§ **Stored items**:

— Start —

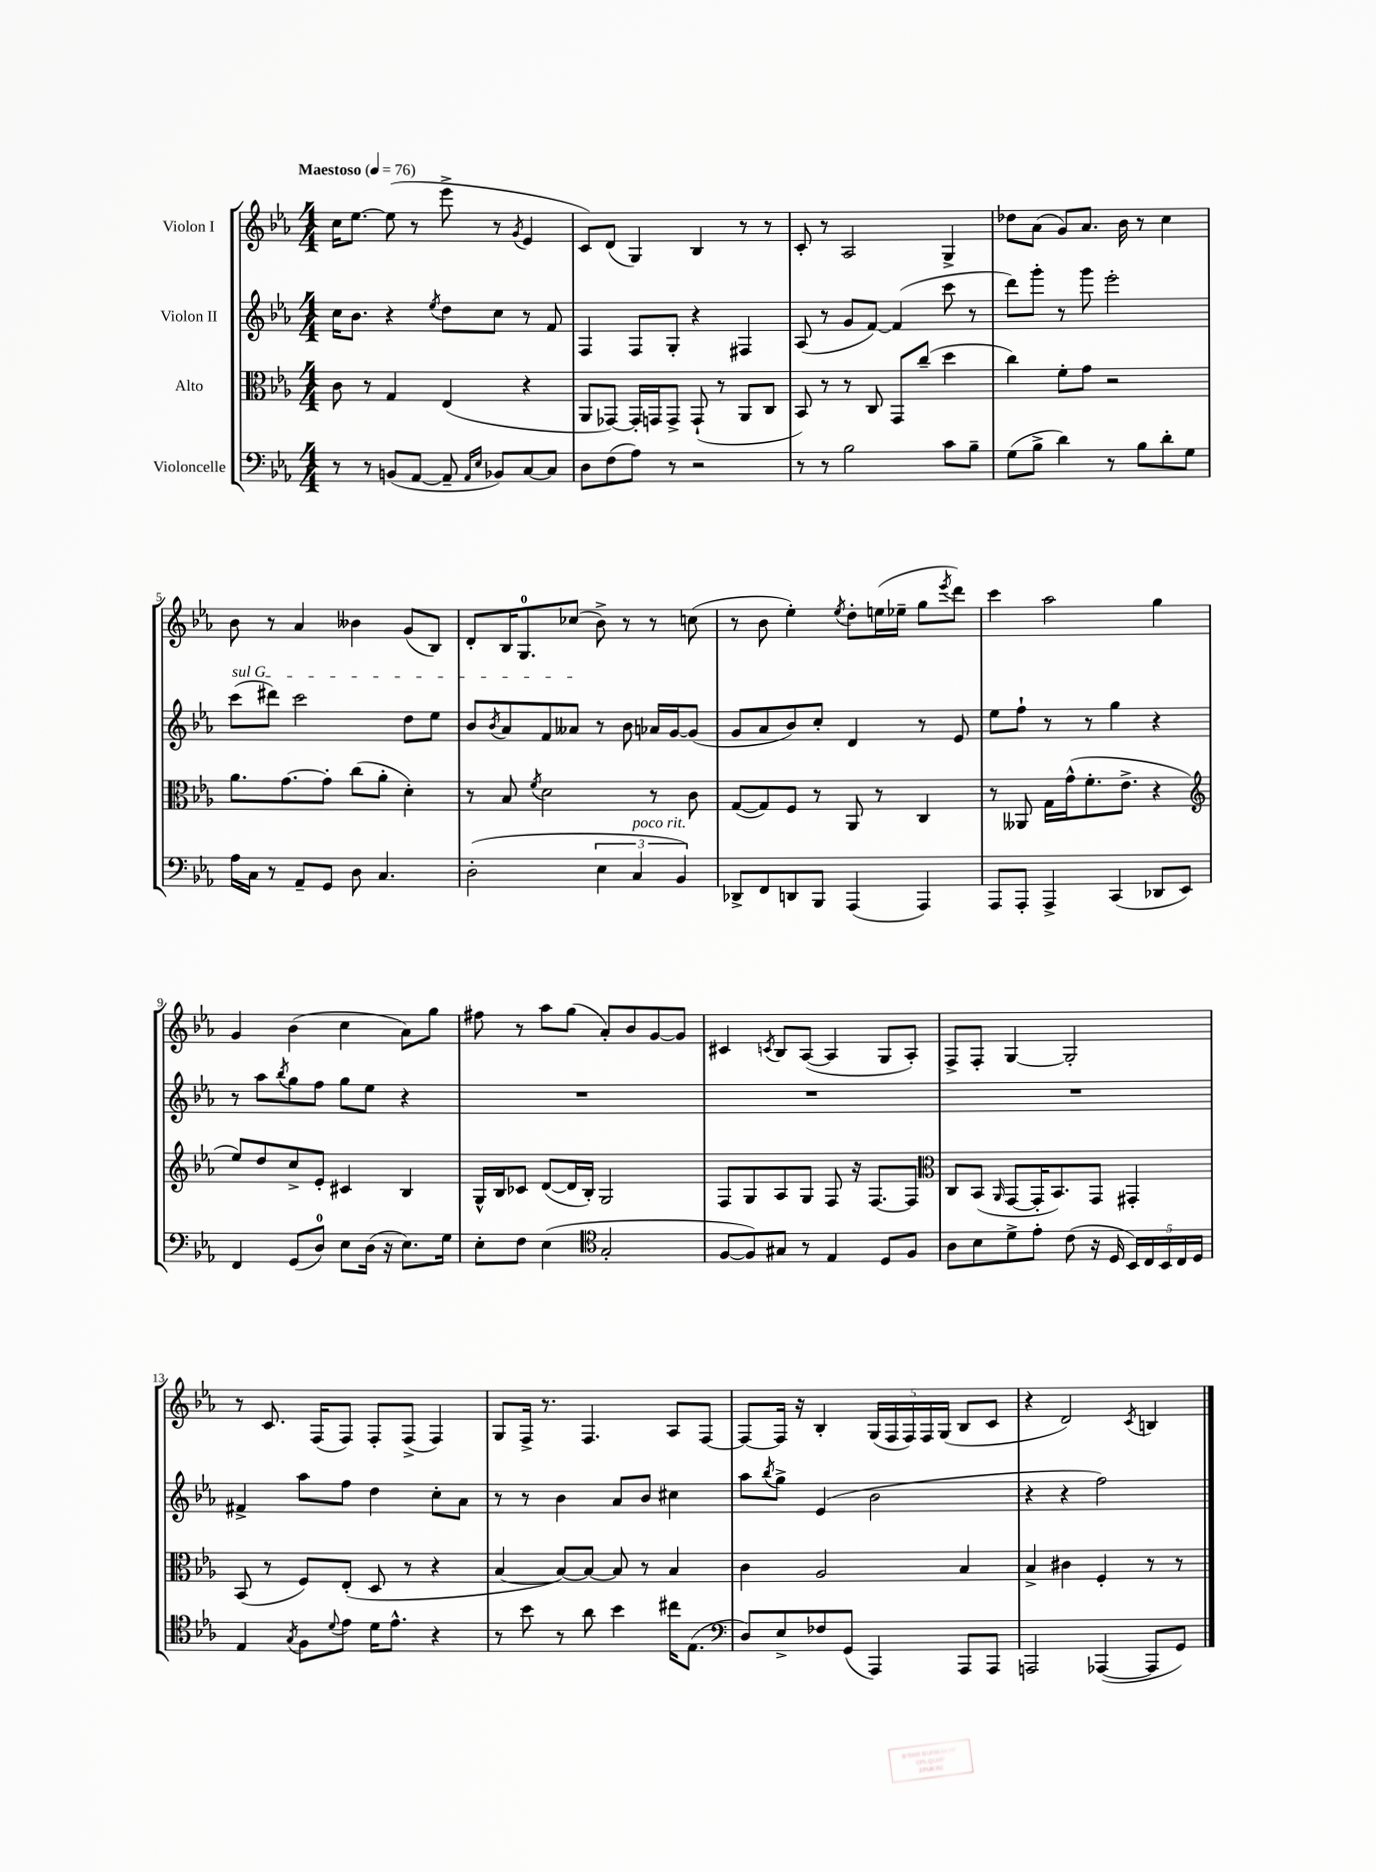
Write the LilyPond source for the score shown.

<<
\new StaffGroup <<
\new Staff = "s0" \with { instrumentName = "Violon I" } {
    \clef treble \key ees \major \numericTimeSignature \time 4/4 \tempo "Maestoso" 4 = 76
    c''16 ees''8.~ ees''8( r8 ees'''8-> r8 \acciaccatura { g'8 } ees'4 |
    c'8) d'8( g4) bes4 r8 r8 |
    c'8-. r8 aes2 g4-> |
    des''8 aes'8( g'8) aes'8. bes'16 r8 c''4 |
    bes'8 r8 aes'4 beses'4 g'8( bes8) |
    d'8-. bes16 g8.-0 ces''8( bes'8->) r8 r8 c''8( |
    r8 bes'8 ees''4-.) \acciaccatura { ees''8 } d''8-. e''16( ees''16-- g''8 \acciaccatura { ees'''8 } d'''8) |
    c'''4 aes''2 g''4 |
    g'4 bes'4( c''4 aes'8) g''8 |
    fis''8 r8 aes''8 g''8( aes'8-.) bes'8 g'8~ g'8 |
    cis'4 \acciaccatura { c'8 } bes8 aes8~( aes4 g8 aes8-.) |
    f8-> f8-. g4~ g2-. |
    r8 c'8. f16( f8) f8-. f8->( f4) |
    g8 f16-> r8. f4. aes8 f8~ |
    f8~ f16 r16 bes4-. \tuplet 5/4 { g16( f16 f16) f16 g16( } bes8 c'8 |
    r4 d'2) \acciaccatura { c'8 } b4 \bar "|." |
}
\new Staff = "s1" \with { instrumentName = "Violon II" } {
    \clef treble \key ees \major \numericTimeSignature \time 4/4
    c''16 bes'8. r4 \acciaccatura { ees''8 } d''8 c''8 r8 f'8 |
    f4 f8 g8-. r4 fis4 |
    aes8( r8 g'8 f'8~) f'4( c'''8 r8 |
    d'''8) g'''8-. r8 g'''8 ees'''2-. |
    \once \override TextSpanner.bound-details.left.text = \markup { \italic "sul G" } c'''8\startTextSpan( dis'''8) c'''2 d''8 ees''8 |
    bes'8 \acciaccatura { bes'8 } aes'8 f'8 aeses'8\stopTextSpan r8 bes'8 aes'16 g'16~ g'8( |
    g'8 aes'8 bes'8) c''8-. d'4 r8 ees'8 |
    ees''8 f''8-! r8 r8 g''4 r4 |
    r8 aes''8 \acciaccatura { bes''8 } g''8 f''8 g''8 ees''8 r4 |
    R1 |
    R1 |
    R1 |
    fis'4-> aes''8 f''8 d''4 c''8-. aes'8 |
    r8 r8 bes'4 aes'8 bes'8 cis''4 |
    aes''8 \acciaccatura { bes''8 } g''8-> ees'4( bes'2 |
    r4 r4 f''2) \bar "|." |
}
\new Staff = "s2" \with { instrumentName = "Alto" } {
    \clef alto \key ees \major \numericTimeSignature \time 4/4
    c'8 r8 g4 ees4( r4 |
    aes,8 ges,8~) ges,16-. g,16 g,8-> g,8-!( r8 aes,8 c8 |
    bes,8) r8 r8 c8 g,8 c''8--( d''4 |
    c''4) f'8-. g'8 r2 |
    aes'8. g'8.~ g'8-. c''8( aes'8-. d'4-.) |
    r8 bes8 \acciaccatura { f'8 } d'2 r8 c'8 |
    g8~( g8) f8 r8 aes,8 r8 c4 |
    r8 aeses,8 g16 g'16-^( f'8.-. ees'8.-> r4 |
    \clef treble ees''8) d''8 c''8-> ees'8-. cis'4 bes4 |
    g16-^ bes16 ces'8 d'8~( d'16 bes16-.) g2 |
    f8 g8 aes8 g8 f8 r16 f8.~ f8 |
    \clef alto c8 bes,8( \grace { aes,16 } g,8~ g,16-. bes,8.) g,8 gis,4-. |
    bes,8( r8 f8) ees8-.( d8 r8 r4 |
    bes4~ bes8~) bes8~ bes8 r8 bes4 |
    c'4 aes2 bes4 |
    bes4-> cis'4 f4-. r8 r8 \bar "|." |
}
\new Staff = "s3" \with { instrumentName = "Violoncelle" } {
    \clef bass \key ees \major \numericTimeSignature \time 4/4
    r8 r8 b,8( aes,8~ aes,8-- \grace { aes,16 ees16 } bes,8) c8~ c8 |
    d8 f8( aes8) r8 r2 |
    r8 r8 bes2 c'8 bes8-- |
    g8( bes8-> d'4) r8 bes8 d'8-. g8 |
    aes16 c16 r8 aes,8-- g,8 d8 c4. |
    d2-.( \tuplet 3/2 { ees4 c4^\markup { \italic "poco rit." } bes,4) } |
    des,8-> f,8 d,8 bes,,8 aes,,4( aes,,4) |
    aes,,8 aes,,8-. aes,,4-> c,4( des,8 ees,8) |
    f,4 g,8( d8-0) ees8 d16( r16 ees8.) g16 |
    ees8-. f8 ees4( \clef tenor g2-. |
    f8~ f8) gis8 r8 ees4 d8 f8 |
    aes8 bes8 d'8-> ees'8-. c'8( r16 d16 \tuplet 5/4 { bes,16) c16 bes,16 c16 d16 } |
    ees4 \acciaccatura { g8 } f8 \appoggiatura { d'8 } ees'8 d'16 ees'8.-^ r4 |
    r8 bes'8 r8 aes'8 bes'4 cis''16 ees8.( |
    \clef bass d8) ees8-> fes8 g,8( aes,,4) aes,,8 aes,,8 |
    a,,2 aes,,4~( aes,,8 g,8) \bar "|." |
}
>>
>>
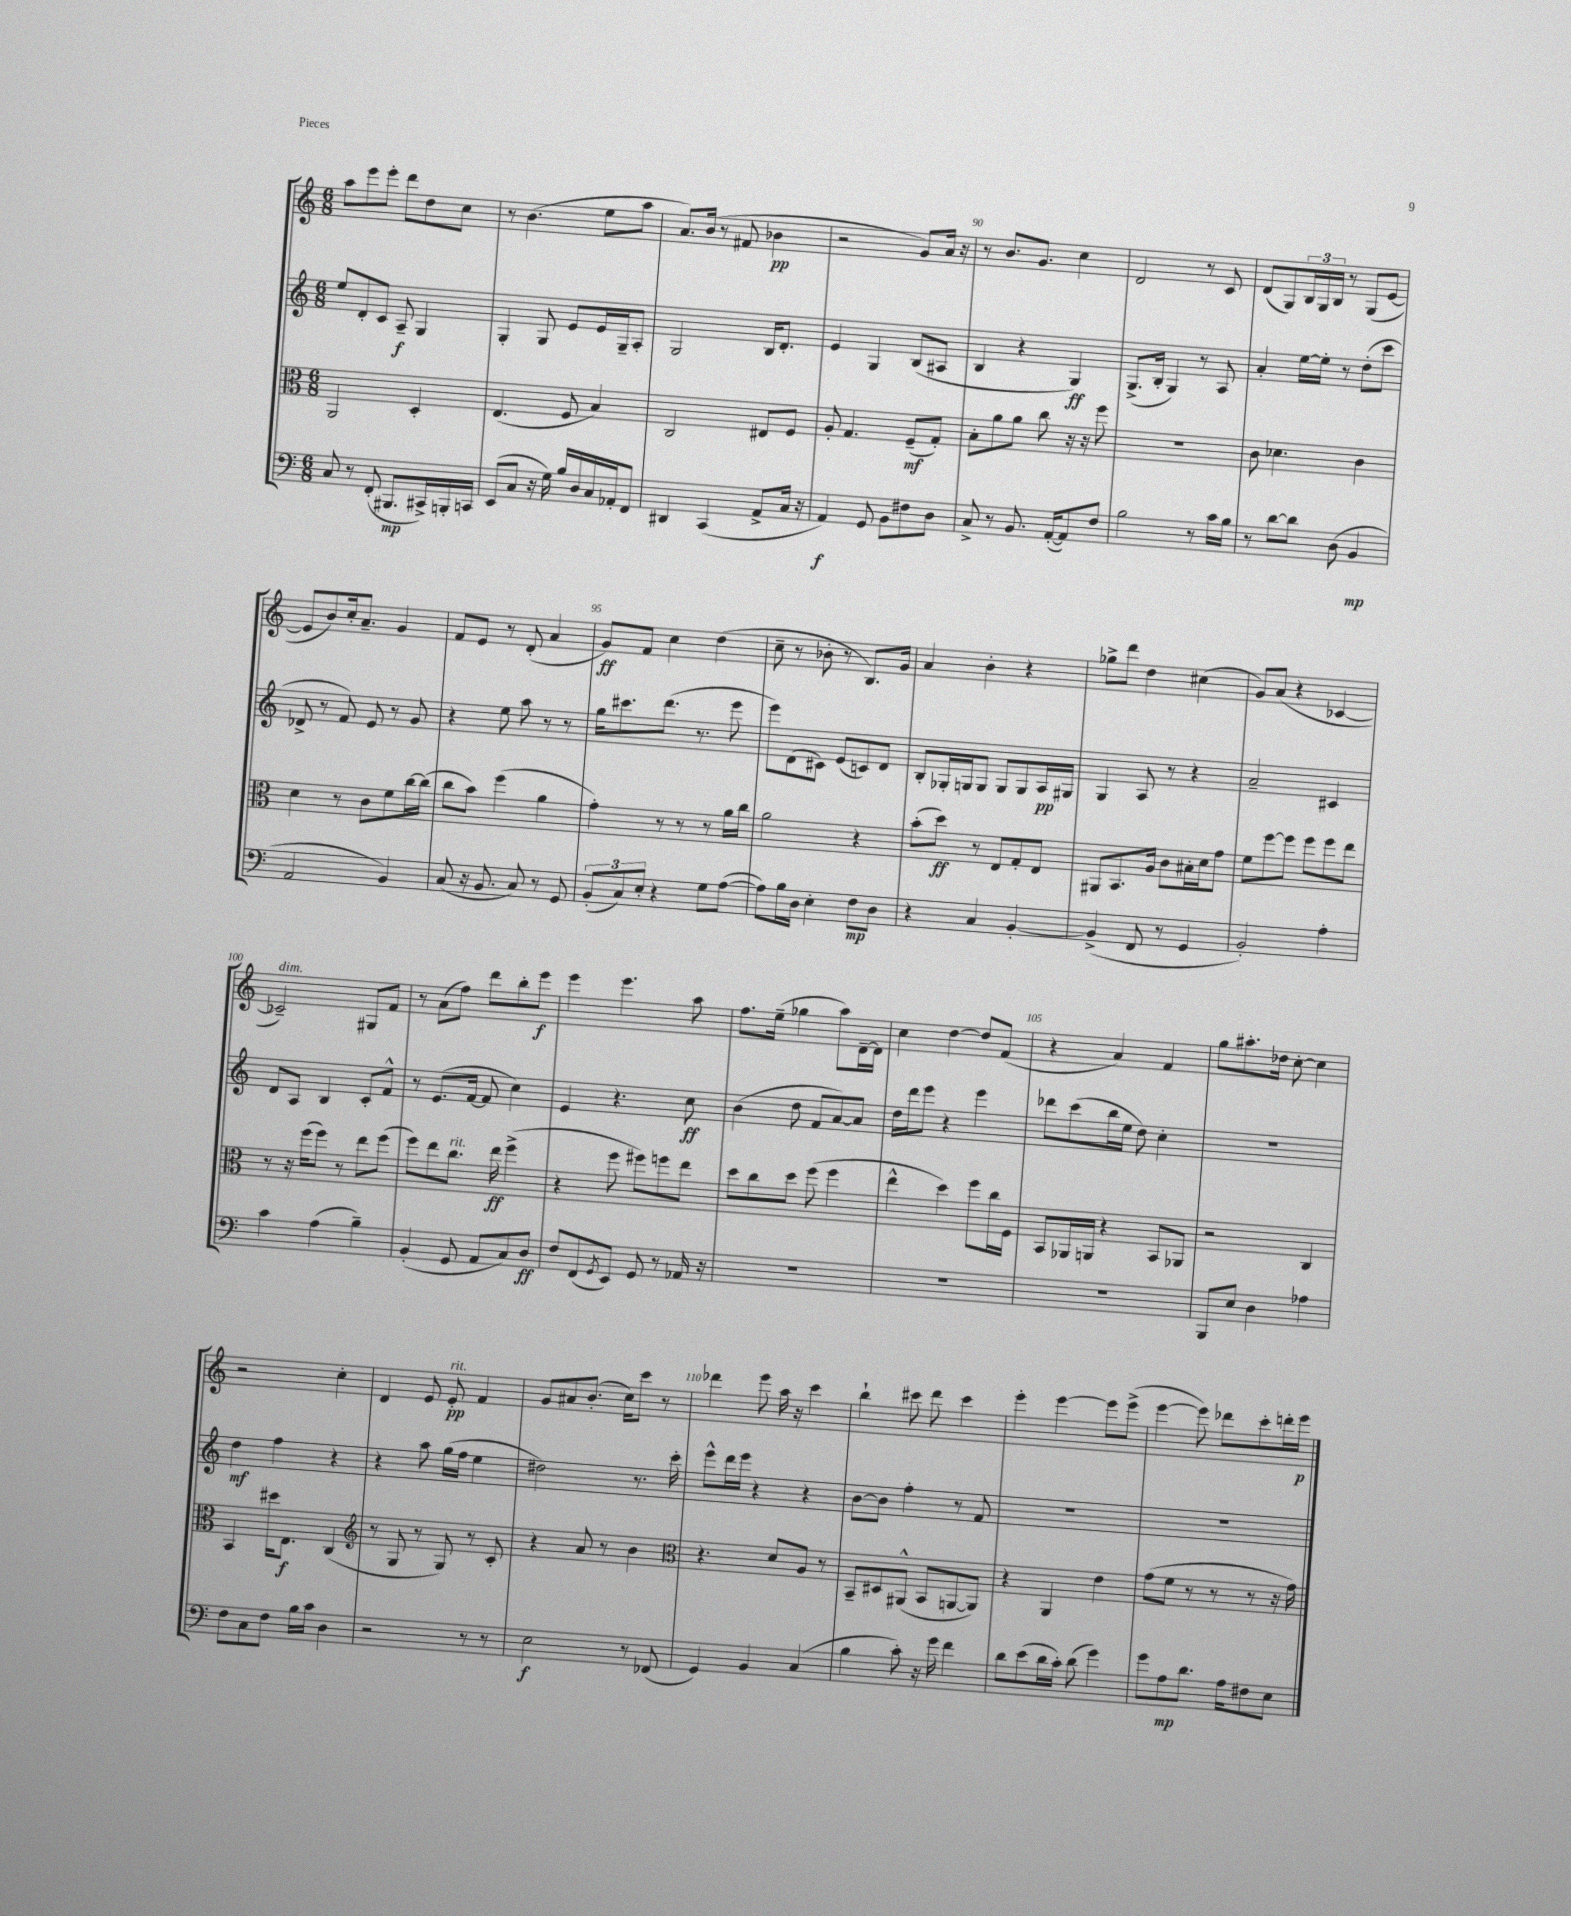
<<
\new StaffGroup <<
\new Staff = "s0" {
    \clef treble \key c \major \numericTimeSignature \time 6/8
    a''8 e'''8 e'''8-. d'''8 d''8 c''8 |
    r8 b'4.( e''8 a''8 |
    a'8.) b'16( r8 fis'8 bes'4\pp |
    r2 g'8) a'16 r16 |
    r8 b'8. g'8. c''4 |
    d'2 r8 c'8 |
    d'8( g8) \tuplet 3/2 { b16 g16 b16 } r8 g8( e'8~ |
    e'8 b'8) c''16-. a'8.-- g'4 |
    f'8 e'8 r8 d'8-.( a'4 |
    g'8\ff) f'8 c''4 d''4( |
    c''8-- r8 bes'8-. r8 b8.) g'16 |
    a'4 b'4-. r4 |
    ges''8-> d'''8 d''4 cis''4( |
    g'8) a'8( r4 ces'4~ |
    ces'2--^\markup { \italic "dim." }) gis8 f'8 |
    r8 a'8( f''8) d'''8 b''8-. e'''8\f |
    e'''4 e'''4. a''8 |
    f''8. e''16--( ges''4 a''8) d'16~-- d'16 |
    c''4 d''4~ d''8 f'8( |
    r4 a'4) f'4 |
    g''8 ais''8.-. des''16 c''8~-. c''4 |
    r2 c''4-. |
    d'4 e'8 e'8-.\pp^\markup { \italic "rit." } f'4 |
    g'8 ais'8 b'8.-.( c''16) c'''8 r8 |
    des'''4 e'''8 a''16 r16 c'''4 |
    b''4-! cis'''8 d'''8 cis'''4 |
    e'''4-. e'''4~ e'''8 e'''8->( |
    e'''4~ e'''8) des'''8 c'''8-. d'''16-. e'''16\p \bar "|." |
}
\new Staff = "s1" {
    \clef treble \key c \major \numericTimeSignature \time 6/8
    e''8 d'8-. c'8 a8--\f g4 |
    g4-. g8 e'8 e'16 g16-- a8-. |
    g2 b16 d'8.-. |
    e'4 g4 b8( ais8 |
    b4 r4 g4\ff) |
    g8.->( b16-. g4) r8 a8 |
    a'4-. e''16~ e''16-. r8 d''8-.( c'''8 |
    des'8-> r8 f'8) e'8 r8 g'8 |
    r4 e''8 a''8 r8 r8 |
    g''16 cis'''8. d'''8.( r8. e'''8 |
    e'''8) d'8( cis'8) e'8( c'8) d'8 |
    b8-. ges16-. g16 g8 g8 g8 a16\pp gis16 |
    g4 a8 r8 r4 |
    a'2-- cis'4 |
    d'8 a8 b4 c'8-. f'8-^ |
    r8 e'8.( f'16~ f'8 c''4) |
    e'4 r4. c''8\ff |
    b'4( d''8 f'8 a'8~) a'8 |
    d''16 d'''16 e'''8 r4 e'''4 |
    des'''8 c'''8( b''16 e''16 d''8) c''4-. |
    R2. |
    d''4\mf f''4 r4 |
    r4 a''8 g''16( f''16 e''4 |
    dis''2) r8. c'''16-. |
    e'''8-^ d'''16 e'''16 r4 r4 |
    b'8~ b'8 f''4-. r8 f'8 |
    R2. |
    R2. \bar "|." |
}
\new Staff = "s2" {
    \clef alto \key c \major \numericTimeSignature \time 6/8
    a,2 d4-. |
    e4.( f8 b4) |
    c2 eis8 f8 |
    a8-. g4. f8--\mf( g8-.) |
    b8-. a'8 a'8 c''8 r16 r16 f''8 |
    R2. |
    c'8 des'4. c'4 |
    d'4 r8 c'8 f'8 c''16~ c''16( |
    c''8 b'8) f''4( a'4 |
    g'4-.) r8 r8 r8 a'16 c''16 |
    a'2 r4 |
    b'8-.( d''8\ff) r8 e8 g8-. e8 |
    ais,8 b,8. a16 c'8 bis16-. d'16 g'8 |
    f'8 f''8~ f''8 f''8 f''8 e''8 |
    r8 r16 f''16( f''8) r8 e''8 f''8( |
    f''8) e''8 c''8.^\markup { \italic "rit." } e''16\ff f''4->( |
    r4 f''8 fis''8) f''8 e''8 |
    d''8 c''8 d''8 f''8( f''4 |
    e''4-^ d''4) f''8 c''16 f16 |
    b,8 aes,16 a,16 r4 b,8 aes,8 |
    r2 c4 |
    b,4 dis''16 e8.\f c4( |
    \clef treble r8 g8 r8 g8) r8 c'8-. |
    r4 a'8 r8 b'4 |
    \clef alto r4. d'8 a8 r8 |
    b,8-- dis8 ais,8-^( b,8 a,8~ a,8) |
    r4 a,4 e'4 |
    g'8( f'8 r8 r8 r8 r16 g'16) \bar "|." |
}
\new Staff = "s3" {
    \clef bass \key c \major \numericTimeSignature \time 6/8
    c8 r8 f,8-.( bis,,8.\mp cis,16->) b,,16-. c,16 |
    e,8( c8 r16 g16) b16 d16 c16 aes,16-. f,8 |
    dis,4 c,4( a,8-> c16 r16 |
    a,4\f) g,8 b,8 fis8 d8 |
    c8-> r8 b,8. a,16~-.( a,8) f8 |
    b2 r8 c'16 b16 |
    r8 d'8~ d'8 d8( b,4\mp |
    a,2 b,4) |
    c8( r16 b,8. c8) r8 g,8 |
    \tuplet 3/2 { b,8-.( c8) e8-. } r4 g8 a8~( |
    a8) b16 d16 e4-. f8\mp d8 |
    r4 c4 b,4~-. |
    b,4->( f,8 r8 g,4 |
    b,2-.) a4-. |
    c'4 a4( b4--) |
    b,4-.( g,8 a,8 c8) d8\ff |
    f8 f,8( \acciaccatura { g,8 } e,8) g,8 r8 aes,16 r16 |
    R2. |
    R2. |
    R2. |
    b,,8 e8 d4 aes4 |
    f8 c8 f8 b16 c'16 d4 |
    r2 r8 r8 |
    e2\f r8 fes,8( |
    g,4) b,4 c4( |
    b4 c'8-.) r16 g'16 f'4 |
    d'8 e'8( d'16 c'16-.) d'8( g'4) |
    g'8 a8\mp d'8. a16 fis8 e8 \bar "|." |
}
>>
>>
\layout { \context { \Score currentBarNumber = #86 \override BarNumber.break-visibility = ##(#f #t #t) barNumberVisibility = #(every-nth-bar-number-visible 5) } }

— End —

§ **WHAT YOU SHOULD DO**: Copy out every line of the records above that contains the string "override". Case matters when matching.

§ **RESULT FOR THIS EXERCISE**:
    \once \override TextSpanner.bound-details.left.text = \markup { \italic "sul G" } c'''8\startTextSpan( dis'''8) c'''2 d''8 ees''8 |
\layout { \context { \Score currentBarNumber = #86 \override BarNumber.break-visibility = ##(#f #t #t) barNumberVisibility = #(every-nth-bar-number-visible 5) } }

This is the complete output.